Before-and-after change data:

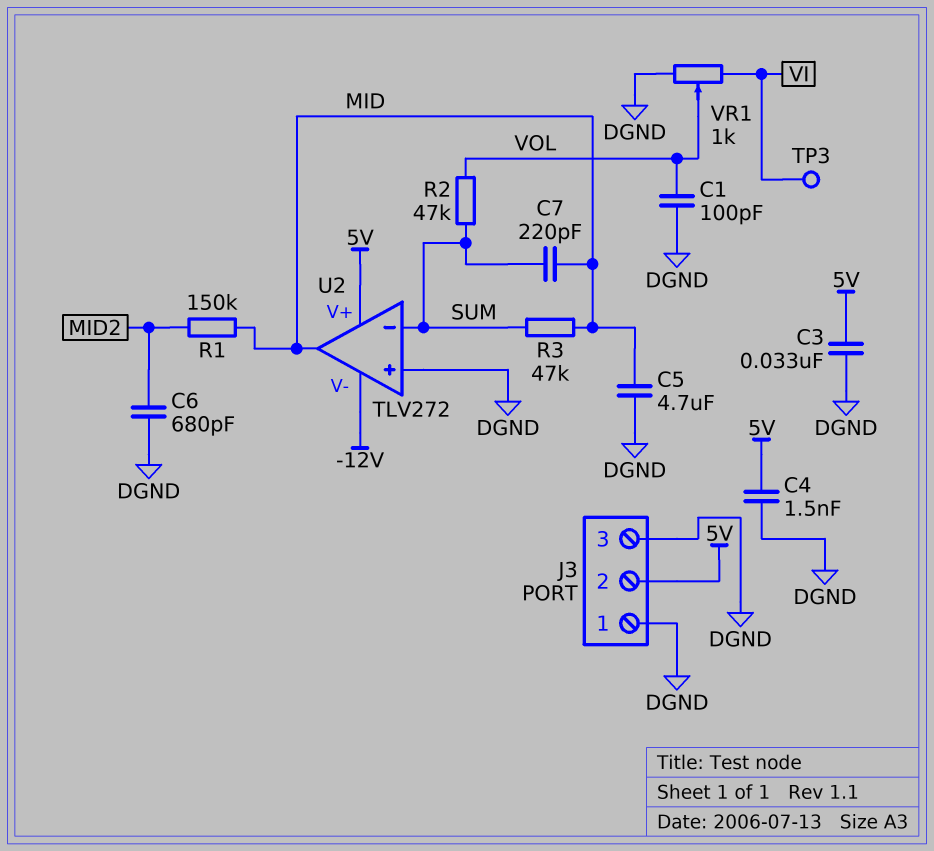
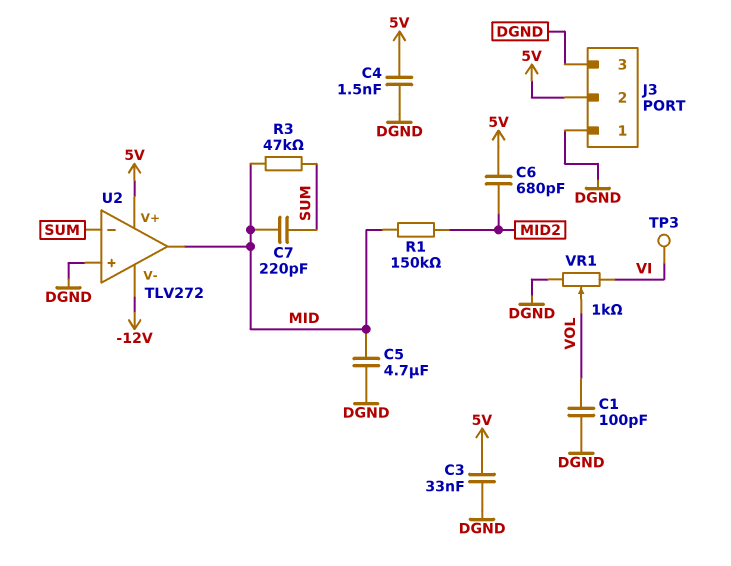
C6: 680pF (DGND, MID2) -> 680pF (5V, MID2)
R2: 47k (SUM, VOL) -> none

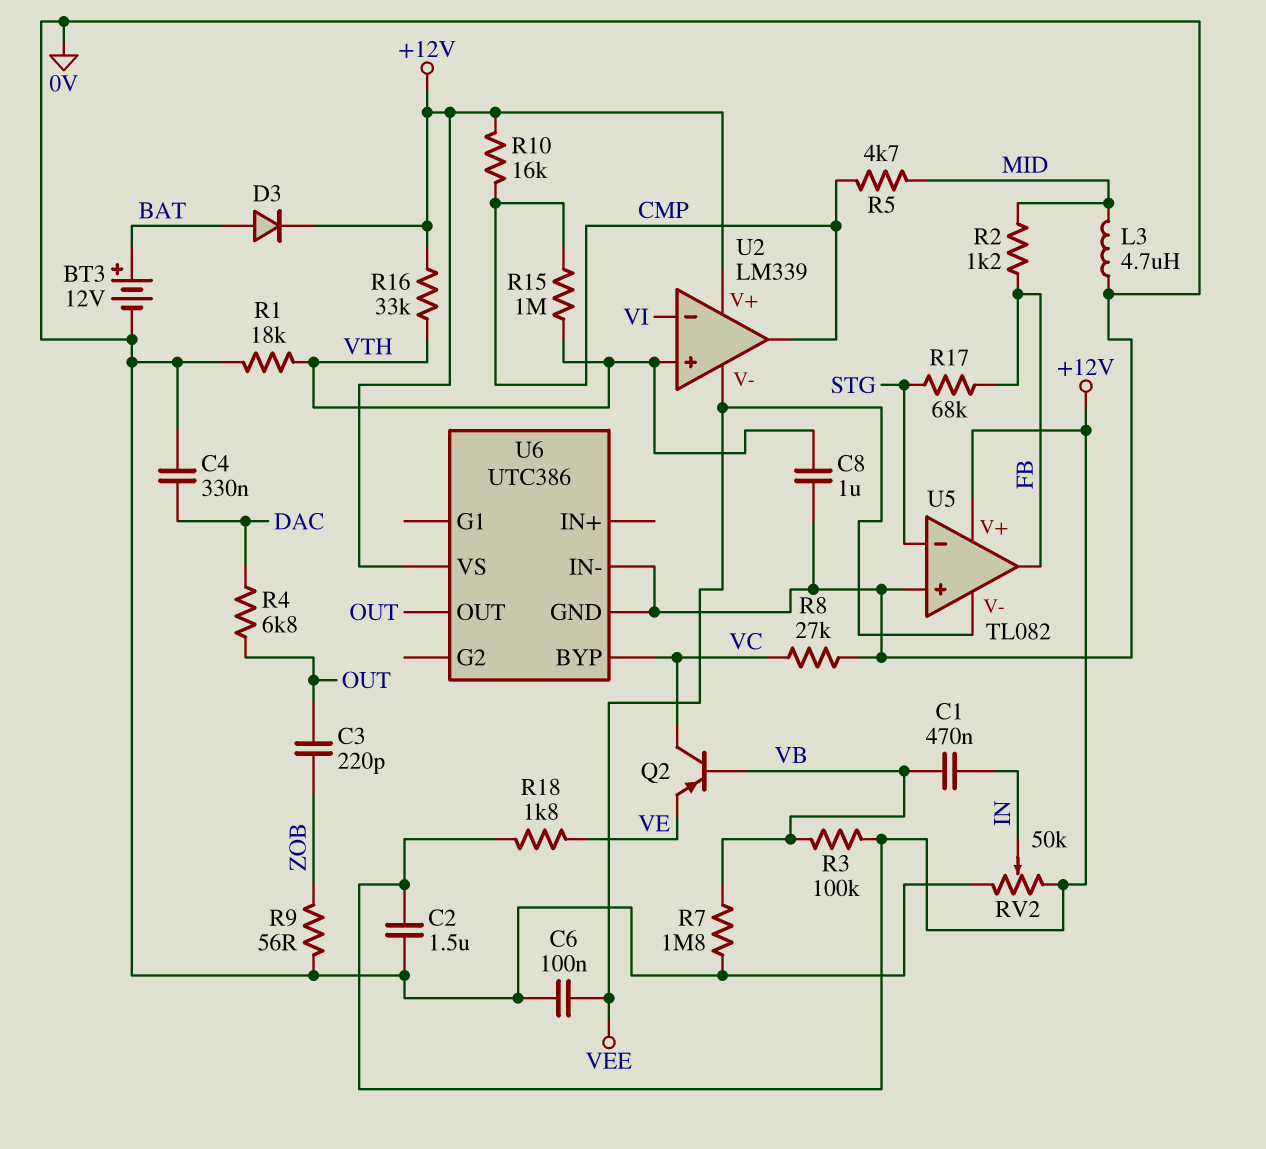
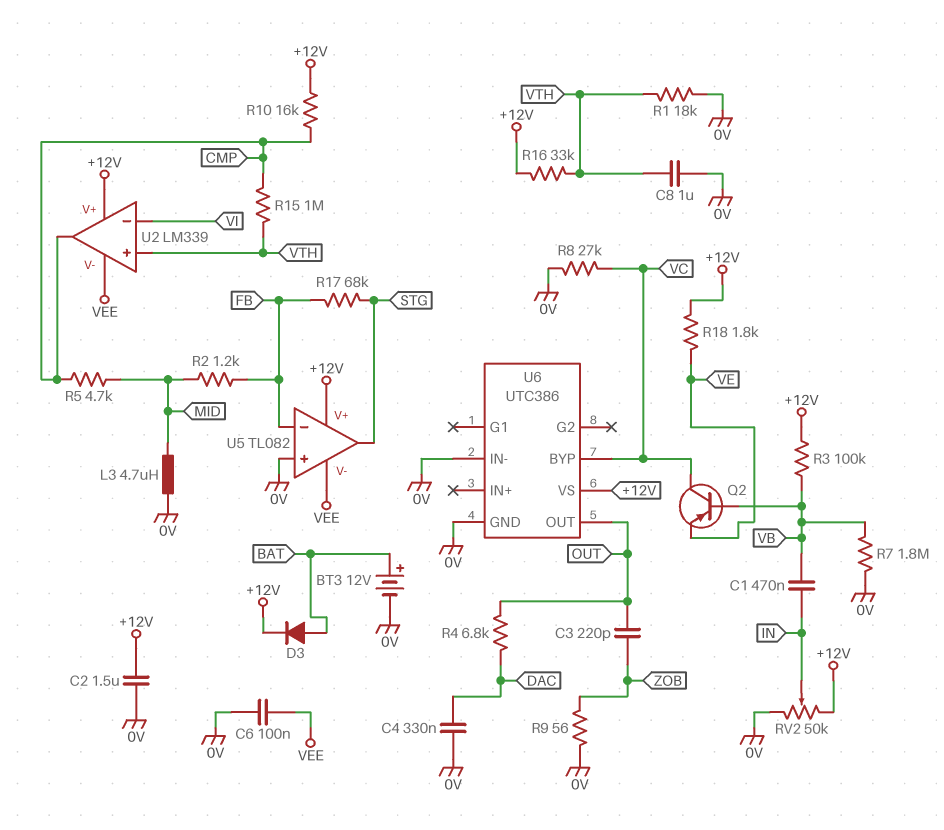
U5 pin in-: STG -> FB
U5 pin out: FB -> STG

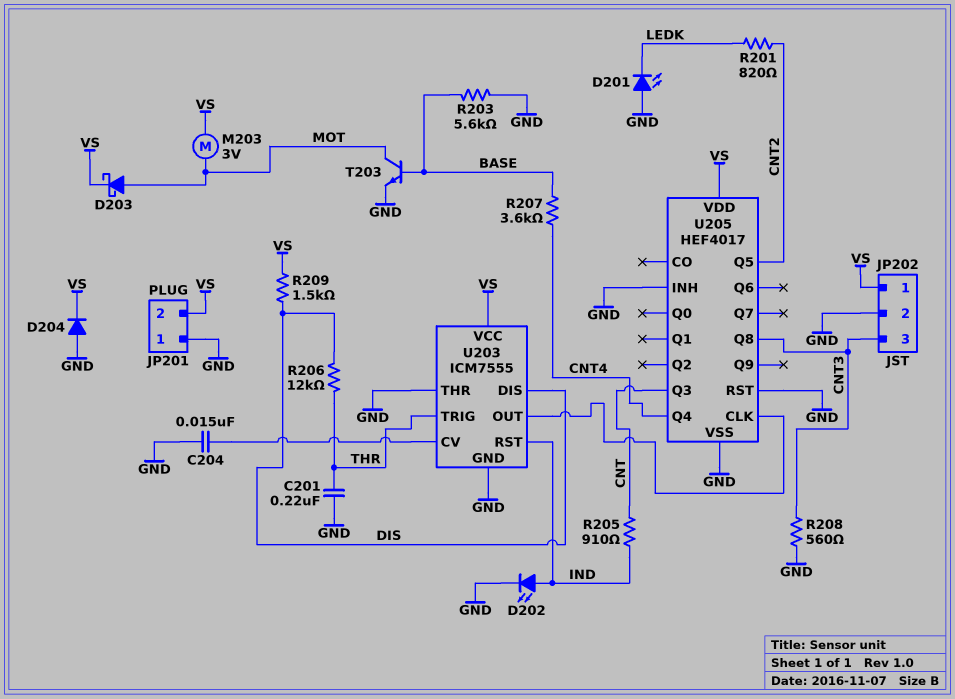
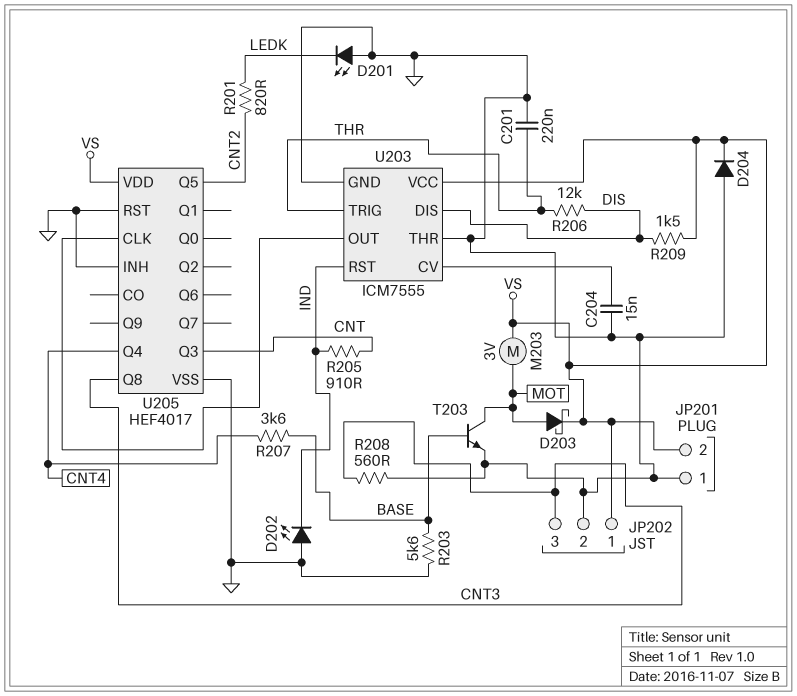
D202: LED (A IND, K GND) -> LED (A GND, K IND)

ACTIVITY:
Please output all of the entries above exactly, but without any picture.

OUTPUT:
C6: 680pF (DGND, MID2) -> 680pF (5V, MID2)
R2: 47k (SUM, VOL) -> none

U5 pin in-: STG -> FB
U5 pin out: FB -> STG

D202: LED (A IND, K GND) -> LED (A GND, K IND)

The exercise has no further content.